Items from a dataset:
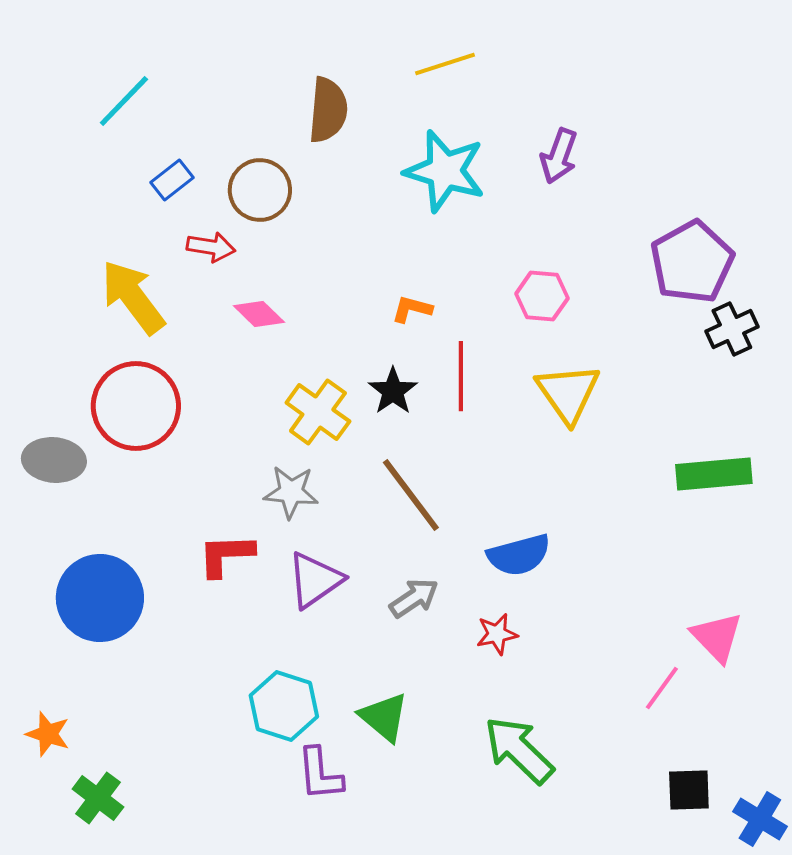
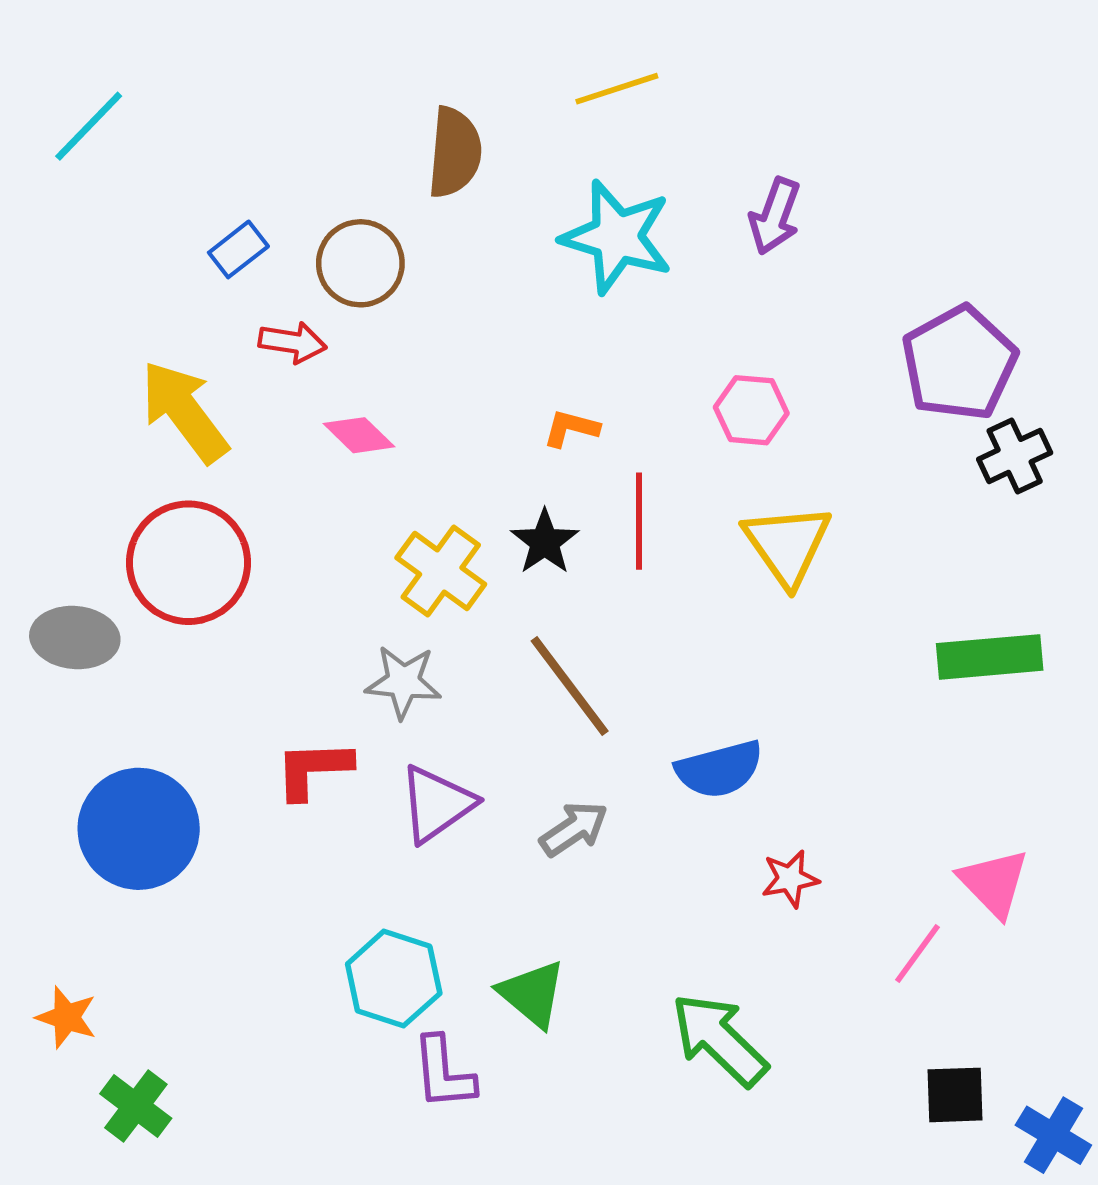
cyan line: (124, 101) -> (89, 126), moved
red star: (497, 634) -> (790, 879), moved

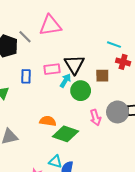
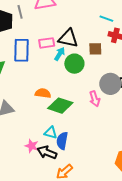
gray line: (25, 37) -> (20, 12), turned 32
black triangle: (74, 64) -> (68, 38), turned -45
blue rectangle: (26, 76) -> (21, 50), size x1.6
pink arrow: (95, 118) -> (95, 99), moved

# Assignment
Only the text of the records is to be reproduced exactly; skip the pictures.

# Output
cyan line: (124, 101) -> (89, 126), moved
red star: (497, 634) -> (790, 879), moved

gray line: (25, 37) -> (20, 12), turned 32
black triangle: (74, 64) -> (68, 38), turned -45
blue rectangle: (26, 76) -> (21, 50), size x1.6
pink arrow: (95, 118) -> (95, 99), moved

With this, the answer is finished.